▼
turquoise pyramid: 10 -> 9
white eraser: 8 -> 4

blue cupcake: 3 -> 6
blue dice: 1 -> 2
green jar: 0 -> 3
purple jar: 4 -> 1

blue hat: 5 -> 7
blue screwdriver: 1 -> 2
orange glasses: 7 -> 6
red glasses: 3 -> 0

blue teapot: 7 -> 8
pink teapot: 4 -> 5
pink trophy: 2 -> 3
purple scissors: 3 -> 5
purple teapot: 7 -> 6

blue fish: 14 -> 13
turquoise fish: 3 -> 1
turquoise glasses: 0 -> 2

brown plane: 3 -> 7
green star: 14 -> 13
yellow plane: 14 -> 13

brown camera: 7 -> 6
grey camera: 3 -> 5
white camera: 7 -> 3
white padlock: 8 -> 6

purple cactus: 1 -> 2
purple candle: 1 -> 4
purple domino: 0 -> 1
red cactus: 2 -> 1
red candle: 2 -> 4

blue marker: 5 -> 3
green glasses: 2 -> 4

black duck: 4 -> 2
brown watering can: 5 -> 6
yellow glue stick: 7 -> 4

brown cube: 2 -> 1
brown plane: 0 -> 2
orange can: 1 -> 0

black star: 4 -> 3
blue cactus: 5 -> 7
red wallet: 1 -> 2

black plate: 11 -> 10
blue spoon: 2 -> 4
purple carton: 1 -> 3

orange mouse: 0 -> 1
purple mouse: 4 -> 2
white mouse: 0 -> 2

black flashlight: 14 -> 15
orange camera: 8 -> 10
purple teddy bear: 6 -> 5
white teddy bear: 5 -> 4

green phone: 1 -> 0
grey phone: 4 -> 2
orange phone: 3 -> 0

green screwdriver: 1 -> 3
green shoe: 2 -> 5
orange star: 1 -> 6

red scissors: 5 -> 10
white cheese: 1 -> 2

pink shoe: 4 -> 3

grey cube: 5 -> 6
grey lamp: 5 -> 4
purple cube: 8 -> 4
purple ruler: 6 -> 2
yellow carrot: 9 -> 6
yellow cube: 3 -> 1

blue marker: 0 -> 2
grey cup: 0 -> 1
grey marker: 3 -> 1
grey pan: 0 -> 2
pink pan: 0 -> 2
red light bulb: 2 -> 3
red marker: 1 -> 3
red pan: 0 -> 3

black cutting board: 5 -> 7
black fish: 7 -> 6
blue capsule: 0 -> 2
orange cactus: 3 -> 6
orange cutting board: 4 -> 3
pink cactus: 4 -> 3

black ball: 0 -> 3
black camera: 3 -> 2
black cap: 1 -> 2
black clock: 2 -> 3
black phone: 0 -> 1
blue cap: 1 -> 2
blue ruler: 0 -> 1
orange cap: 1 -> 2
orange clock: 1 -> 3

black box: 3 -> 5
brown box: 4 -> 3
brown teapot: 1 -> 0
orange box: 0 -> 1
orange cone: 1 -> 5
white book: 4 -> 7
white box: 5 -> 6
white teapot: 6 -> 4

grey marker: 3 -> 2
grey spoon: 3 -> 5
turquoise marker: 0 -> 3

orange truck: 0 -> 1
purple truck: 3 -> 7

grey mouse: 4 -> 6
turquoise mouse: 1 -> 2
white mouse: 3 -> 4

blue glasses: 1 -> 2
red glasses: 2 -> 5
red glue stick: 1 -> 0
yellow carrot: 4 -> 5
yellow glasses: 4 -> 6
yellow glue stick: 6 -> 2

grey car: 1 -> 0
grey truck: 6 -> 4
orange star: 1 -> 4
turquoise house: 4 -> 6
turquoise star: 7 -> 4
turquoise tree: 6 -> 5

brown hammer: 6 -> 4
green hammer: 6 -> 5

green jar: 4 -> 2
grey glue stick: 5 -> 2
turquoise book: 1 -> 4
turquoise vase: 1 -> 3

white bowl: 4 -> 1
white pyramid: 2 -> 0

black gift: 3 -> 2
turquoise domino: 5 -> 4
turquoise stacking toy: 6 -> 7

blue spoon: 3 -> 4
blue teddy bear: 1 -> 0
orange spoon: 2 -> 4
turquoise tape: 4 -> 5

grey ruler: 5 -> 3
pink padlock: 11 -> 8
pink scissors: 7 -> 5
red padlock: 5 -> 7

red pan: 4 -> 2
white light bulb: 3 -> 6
▲
## What this task involves
From the records above, please extract every line and repeat it exactly.

## Completed task
turquoise pyramid: 10 -> 9
white eraser: 8 -> 4

blue cupcake: 3 -> 6
blue dice: 1 -> 2
green jar: 0 -> 3
purple jar: 4 -> 1

blue hat: 5 -> 7
blue screwdriver: 1 -> 2
orange glasses: 7 -> 6
red glasses: 3 -> 0

blue teapot: 7 -> 8
pink teapot: 4 -> 5
pink trophy: 2 -> 3
purple scissors: 3 -> 5
purple teapot: 7 -> 6

blue fish: 14 -> 13
turquoise fish: 3 -> 1
turquoise glasses: 0 -> 2

brown plane: 3 -> 7
green star: 14 -> 13
yellow plane: 14 -> 13

brown camera: 7 -> 6
grey camera: 3 -> 5
white camera: 7 -> 3
white padlock: 8 -> 6

purple cactus: 1 -> 2
purple candle: 1 -> 4
purple domino: 0 -> 1
red cactus: 2 -> 1
red candle: 2 -> 4

blue marker: 5 -> 3
green glasses: 2 -> 4

black duck: 4 -> 2
brown watering can: 5 -> 6
yellow glue stick: 7 -> 4

brown cube: 2 -> 1
brown plane: 0 -> 2
orange can: 1 -> 0

black star: 4 -> 3
blue cactus: 5 -> 7
red wallet: 1 -> 2

black plate: 11 -> 10
blue spoon: 2 -> 4
purple carton: 1 -> 3

orange mouse: 0 -> 1
purple mouse: 4 -> 2
white mouse: 0 -> 2

black flashlight: 14 -> 15
orange camera: 8 -> 10
purple teddy bear: 6 -> 5
white teddy bear: 5 -> 4

green phone: 1 -> 0
grey phone: 4 -> 2
orange phone: 3 -> 0

green screwdriver: 1 -> 3
green shoe: 2 -> 5
orange star: 1 -> 6

red scissors: 5 -> 10
white cheese: 1 -> 2

pink shoe: 4 -> 3

grey cube: 5 -> 6
grey lamp: 5 -> 4
purple cube: 8 -> 4
purple ruler: 6 -> 2
yellow carrot: 9 -> 6
yellow cube: 3 -> 1

blue marker: 0 -> 2
grey cup: 0 -> 1
grey marker: 3 -> 1
grey pan: 0 -> 2
pink pan: 0 -> 2
red light bulb: 2 -> 3
red marker: 1 -> 3
red pan: 0 -> 3

black cutting board: 5 -> 7
black fish: 7 -> 6
blue capsule: 0 -> 2
orange cactus: 3 -> 6
orange cutting board: 4 -> 3
pink cactus: 4 -> 3

black ball: 0 -> 3
black camera: 3 -> 2
black cap: 1 -> 2
black clock: 2 -> 3
black phone: 0 -> 1
blue cap: 1 -> 2
blue ruler: 0 -> 1
orange cap: 1 -> 2
orange clock: 1 -> 3

black box: 3 -> 5
brown box: 4 -> 3
brown teapot: 1 -> 0
orange box: 0 -> 1
orange cone: 1 -> 5
white book: 4 -> 7
white box: 5 -> 6
white teapot: 6 -> 4

grey marker: 3 -> 2
grey spoon: 3 -> 5
turquoise marker: 0 -> 3

orange truck: 0 -> 1
purple truck: 3 -> 7

grey mouse: 4 -> 6
turquoise mouse: 1 -> 2
white mouse: 3 -> 4

blue glasses: 1 -> 2
red glasses: 2 -> 5
red glue stick: 1 -> 0
yellow carrot: 4 -> 5
yellow glasses: 4 -> 6
yellow glue stick: 6 -> 2

grey car: 1 -> 0
grey truck: 6 -> 4
orange star: 1 -> 4
turquoise house: 4 -> 6
turquoise star: 7 -> 4
turquoise tree: 6 -> 5

brown hammer: 6 -> 4
green hammer: 6 -> 5

green jar: 4 -> 2
grey glue stick: 5 -> 2
turquoise book: 1 -> 4
turquoise vase: 1 -> 3

white bowl: 4 -> 1
white pyramid: 2 -> 0

black gift: 3 -> 2
turquoise domino: 5 -> 4
turquoise stacking toy: 6 -> 7

blue spoon: 3 -> 4
blue teddy bear: 1 -> 0
orange spoon: 2 -> 4
turquoise tape: 4 -> 5

grey ruler: 5 -> 3
pink padlock: 11 -> 8
pink scissors: 7 -> 5
red padlock: 5 -> 7

red pan: 4 -> 2
white light bulb: 3 -> 6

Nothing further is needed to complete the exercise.